**What is needed**.
Repeat exactly, and only, the lines of the entries below from the one with "purple triangle: (127, 108)" through the one with "yellow semicircle: (233, 48)", both ends included.

**Stored data**.
- - - -

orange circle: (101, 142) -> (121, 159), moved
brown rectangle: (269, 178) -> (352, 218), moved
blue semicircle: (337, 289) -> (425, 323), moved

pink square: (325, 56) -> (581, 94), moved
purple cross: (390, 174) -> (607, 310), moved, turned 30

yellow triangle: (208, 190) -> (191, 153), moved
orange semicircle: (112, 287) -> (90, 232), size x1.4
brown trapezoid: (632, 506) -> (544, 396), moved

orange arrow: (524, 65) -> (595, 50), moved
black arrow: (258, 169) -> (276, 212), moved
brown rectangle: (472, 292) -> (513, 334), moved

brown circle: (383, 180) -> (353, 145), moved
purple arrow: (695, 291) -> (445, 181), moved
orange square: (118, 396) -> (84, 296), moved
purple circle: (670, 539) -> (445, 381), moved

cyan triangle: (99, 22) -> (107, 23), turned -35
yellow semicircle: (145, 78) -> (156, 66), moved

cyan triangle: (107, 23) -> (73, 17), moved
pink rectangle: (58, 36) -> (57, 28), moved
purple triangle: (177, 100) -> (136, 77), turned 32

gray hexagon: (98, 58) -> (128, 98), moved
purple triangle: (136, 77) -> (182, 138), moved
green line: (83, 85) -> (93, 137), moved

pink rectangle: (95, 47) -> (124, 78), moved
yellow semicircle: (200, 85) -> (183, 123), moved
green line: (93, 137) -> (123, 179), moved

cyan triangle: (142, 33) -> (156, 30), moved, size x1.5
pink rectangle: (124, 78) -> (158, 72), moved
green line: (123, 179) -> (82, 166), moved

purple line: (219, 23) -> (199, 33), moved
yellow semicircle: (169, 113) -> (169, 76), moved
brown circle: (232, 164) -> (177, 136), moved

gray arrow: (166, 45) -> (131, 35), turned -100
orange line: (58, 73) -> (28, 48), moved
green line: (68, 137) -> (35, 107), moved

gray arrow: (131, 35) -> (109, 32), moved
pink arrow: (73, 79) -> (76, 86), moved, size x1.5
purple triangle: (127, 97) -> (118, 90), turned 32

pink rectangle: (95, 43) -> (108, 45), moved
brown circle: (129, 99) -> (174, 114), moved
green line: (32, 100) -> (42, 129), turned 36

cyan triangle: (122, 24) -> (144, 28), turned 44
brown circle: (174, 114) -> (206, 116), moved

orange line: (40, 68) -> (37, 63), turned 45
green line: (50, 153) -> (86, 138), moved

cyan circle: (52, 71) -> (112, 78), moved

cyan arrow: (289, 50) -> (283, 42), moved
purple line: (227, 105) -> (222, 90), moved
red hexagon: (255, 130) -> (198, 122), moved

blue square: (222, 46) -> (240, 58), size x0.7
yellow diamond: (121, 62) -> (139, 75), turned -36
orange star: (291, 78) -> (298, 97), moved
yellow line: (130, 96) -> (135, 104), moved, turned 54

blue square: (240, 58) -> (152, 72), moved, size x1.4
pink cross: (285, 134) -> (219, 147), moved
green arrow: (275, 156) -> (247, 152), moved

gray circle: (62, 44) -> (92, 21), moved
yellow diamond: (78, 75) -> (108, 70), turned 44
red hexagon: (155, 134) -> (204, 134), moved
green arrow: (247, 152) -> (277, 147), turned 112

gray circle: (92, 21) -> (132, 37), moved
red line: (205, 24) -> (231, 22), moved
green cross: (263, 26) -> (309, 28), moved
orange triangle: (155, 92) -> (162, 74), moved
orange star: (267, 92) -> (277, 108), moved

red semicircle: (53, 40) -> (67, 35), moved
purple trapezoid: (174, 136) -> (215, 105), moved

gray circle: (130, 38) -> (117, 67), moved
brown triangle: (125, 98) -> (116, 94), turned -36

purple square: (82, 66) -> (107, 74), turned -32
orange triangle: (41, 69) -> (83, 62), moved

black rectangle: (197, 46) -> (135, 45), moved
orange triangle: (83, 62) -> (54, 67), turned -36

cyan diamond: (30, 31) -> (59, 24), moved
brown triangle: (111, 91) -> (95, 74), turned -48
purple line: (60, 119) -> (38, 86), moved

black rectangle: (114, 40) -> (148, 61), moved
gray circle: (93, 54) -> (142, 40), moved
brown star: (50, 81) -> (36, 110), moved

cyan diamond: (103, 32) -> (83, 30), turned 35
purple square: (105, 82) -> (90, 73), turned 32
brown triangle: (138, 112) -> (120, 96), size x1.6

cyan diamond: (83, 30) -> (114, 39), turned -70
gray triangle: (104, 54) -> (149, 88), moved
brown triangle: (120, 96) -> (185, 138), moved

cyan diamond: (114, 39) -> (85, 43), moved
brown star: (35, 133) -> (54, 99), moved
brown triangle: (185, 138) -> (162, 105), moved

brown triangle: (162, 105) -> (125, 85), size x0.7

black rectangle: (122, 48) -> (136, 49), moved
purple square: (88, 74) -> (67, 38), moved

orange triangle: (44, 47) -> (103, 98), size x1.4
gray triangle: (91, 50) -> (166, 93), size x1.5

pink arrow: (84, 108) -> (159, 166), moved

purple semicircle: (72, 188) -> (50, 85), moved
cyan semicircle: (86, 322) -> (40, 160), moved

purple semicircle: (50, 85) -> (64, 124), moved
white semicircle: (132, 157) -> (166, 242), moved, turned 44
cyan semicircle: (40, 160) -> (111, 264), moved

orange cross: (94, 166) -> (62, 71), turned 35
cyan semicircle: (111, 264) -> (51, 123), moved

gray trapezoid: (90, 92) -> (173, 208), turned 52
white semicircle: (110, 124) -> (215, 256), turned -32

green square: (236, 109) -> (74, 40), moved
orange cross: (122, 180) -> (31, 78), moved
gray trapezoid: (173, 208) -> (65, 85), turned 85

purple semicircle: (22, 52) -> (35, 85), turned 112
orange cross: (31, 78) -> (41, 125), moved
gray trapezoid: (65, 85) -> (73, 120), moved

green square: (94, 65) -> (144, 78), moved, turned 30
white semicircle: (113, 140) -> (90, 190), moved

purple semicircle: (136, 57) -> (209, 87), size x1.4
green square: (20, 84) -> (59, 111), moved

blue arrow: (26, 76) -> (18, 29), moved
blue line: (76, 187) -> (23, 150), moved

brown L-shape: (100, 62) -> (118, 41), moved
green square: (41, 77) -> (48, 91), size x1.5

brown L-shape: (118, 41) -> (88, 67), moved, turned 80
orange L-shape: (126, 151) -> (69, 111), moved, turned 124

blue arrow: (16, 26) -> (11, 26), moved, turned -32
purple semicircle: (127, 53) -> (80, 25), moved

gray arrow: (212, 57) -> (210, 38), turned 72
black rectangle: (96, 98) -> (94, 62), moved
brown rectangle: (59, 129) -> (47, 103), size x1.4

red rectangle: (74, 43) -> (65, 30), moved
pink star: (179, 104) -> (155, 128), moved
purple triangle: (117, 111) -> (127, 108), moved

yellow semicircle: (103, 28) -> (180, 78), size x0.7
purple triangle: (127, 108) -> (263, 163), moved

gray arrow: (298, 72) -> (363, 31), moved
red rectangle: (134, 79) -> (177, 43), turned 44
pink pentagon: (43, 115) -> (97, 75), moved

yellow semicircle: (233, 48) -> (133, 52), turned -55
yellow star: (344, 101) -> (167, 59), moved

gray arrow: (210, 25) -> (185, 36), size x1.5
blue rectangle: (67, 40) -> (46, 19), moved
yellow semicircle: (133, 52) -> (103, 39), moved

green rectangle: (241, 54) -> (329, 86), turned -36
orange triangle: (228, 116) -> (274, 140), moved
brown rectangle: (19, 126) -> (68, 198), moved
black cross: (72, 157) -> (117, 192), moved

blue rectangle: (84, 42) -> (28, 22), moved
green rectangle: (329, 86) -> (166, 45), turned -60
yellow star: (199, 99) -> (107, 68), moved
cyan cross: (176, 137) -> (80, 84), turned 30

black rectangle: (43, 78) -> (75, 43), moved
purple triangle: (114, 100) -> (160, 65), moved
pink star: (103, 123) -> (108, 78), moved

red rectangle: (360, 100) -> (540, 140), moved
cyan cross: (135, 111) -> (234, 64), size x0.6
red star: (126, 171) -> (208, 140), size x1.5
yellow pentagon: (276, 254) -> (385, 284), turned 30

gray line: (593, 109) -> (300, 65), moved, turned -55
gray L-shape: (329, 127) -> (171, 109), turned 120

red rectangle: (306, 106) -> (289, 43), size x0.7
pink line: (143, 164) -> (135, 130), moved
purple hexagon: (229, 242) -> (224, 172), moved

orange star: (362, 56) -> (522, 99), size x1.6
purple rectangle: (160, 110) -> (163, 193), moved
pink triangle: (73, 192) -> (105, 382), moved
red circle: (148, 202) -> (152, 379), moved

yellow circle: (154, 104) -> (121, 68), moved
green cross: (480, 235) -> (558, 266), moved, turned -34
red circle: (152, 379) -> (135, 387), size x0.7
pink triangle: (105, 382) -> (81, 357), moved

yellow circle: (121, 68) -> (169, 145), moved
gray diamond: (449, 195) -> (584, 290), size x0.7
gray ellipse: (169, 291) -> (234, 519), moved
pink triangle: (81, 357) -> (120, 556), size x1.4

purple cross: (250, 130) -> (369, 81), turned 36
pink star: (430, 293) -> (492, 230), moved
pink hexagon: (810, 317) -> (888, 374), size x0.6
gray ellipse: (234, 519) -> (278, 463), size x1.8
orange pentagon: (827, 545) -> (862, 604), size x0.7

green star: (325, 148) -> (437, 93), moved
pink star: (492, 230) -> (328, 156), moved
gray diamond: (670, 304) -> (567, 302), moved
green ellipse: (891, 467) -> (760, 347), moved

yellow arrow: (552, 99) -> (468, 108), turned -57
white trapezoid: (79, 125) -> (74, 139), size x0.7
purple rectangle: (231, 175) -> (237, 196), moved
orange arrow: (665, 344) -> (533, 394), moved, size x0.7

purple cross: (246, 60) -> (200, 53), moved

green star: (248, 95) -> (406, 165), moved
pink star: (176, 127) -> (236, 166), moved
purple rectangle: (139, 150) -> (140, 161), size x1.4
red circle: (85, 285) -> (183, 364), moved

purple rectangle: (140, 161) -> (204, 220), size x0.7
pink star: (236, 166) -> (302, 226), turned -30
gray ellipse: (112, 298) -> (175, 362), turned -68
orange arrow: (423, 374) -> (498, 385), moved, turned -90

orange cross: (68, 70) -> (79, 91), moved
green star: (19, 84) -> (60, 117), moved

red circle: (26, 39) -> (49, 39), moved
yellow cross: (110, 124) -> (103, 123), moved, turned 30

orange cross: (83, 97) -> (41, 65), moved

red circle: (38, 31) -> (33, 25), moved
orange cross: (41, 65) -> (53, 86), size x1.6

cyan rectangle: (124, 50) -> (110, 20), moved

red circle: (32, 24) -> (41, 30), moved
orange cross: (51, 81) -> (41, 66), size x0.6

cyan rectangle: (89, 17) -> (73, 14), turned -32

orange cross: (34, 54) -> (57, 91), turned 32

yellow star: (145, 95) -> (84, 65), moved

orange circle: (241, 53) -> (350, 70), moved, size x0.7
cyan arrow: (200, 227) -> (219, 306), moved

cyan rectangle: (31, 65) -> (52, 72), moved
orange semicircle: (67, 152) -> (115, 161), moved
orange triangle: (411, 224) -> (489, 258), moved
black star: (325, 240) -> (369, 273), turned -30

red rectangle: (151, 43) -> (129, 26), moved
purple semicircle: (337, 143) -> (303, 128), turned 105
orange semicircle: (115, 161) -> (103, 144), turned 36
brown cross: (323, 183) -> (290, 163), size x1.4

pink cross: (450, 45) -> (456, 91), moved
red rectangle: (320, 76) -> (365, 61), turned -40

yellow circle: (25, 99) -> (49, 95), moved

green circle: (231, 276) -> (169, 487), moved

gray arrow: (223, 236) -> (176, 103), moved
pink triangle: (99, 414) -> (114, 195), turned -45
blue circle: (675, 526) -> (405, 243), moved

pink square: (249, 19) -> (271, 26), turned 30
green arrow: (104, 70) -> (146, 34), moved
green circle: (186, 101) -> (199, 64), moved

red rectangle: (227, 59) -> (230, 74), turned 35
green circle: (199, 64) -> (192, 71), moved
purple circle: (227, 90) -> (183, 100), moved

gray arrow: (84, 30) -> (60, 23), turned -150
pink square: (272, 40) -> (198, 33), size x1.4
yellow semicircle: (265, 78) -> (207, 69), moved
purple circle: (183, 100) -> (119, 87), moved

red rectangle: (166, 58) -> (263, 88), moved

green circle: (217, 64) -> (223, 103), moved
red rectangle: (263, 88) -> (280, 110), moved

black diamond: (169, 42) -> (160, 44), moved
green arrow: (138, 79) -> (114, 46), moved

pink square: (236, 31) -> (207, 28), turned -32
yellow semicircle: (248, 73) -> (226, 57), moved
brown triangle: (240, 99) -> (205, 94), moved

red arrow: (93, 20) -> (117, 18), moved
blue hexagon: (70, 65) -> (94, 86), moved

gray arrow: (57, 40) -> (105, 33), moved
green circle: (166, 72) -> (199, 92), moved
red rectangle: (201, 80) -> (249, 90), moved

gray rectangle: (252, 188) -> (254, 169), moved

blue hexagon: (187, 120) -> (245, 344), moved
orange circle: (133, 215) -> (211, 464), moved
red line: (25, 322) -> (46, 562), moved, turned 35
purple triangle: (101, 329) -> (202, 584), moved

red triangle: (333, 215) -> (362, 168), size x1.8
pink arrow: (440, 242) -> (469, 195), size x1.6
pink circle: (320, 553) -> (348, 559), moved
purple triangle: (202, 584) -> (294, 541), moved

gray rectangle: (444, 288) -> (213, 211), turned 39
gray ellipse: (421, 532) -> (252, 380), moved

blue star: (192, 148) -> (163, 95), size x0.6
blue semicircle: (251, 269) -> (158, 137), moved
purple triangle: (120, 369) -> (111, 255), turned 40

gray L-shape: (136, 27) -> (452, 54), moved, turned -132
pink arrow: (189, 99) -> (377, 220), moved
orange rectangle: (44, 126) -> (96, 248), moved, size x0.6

- - - -

**Answer space**.
purple triangle: (127, 108) -> (263, 163), moved

gray arrow: (298, 72) -> (363, 31), moved
red rectangle: (134, 79) -> (177, 43), turned 44
pink pentagon: (43, 115) -> (97, 75), moved

yellow semicircle: (233, 48) -> (133, 52), turned -55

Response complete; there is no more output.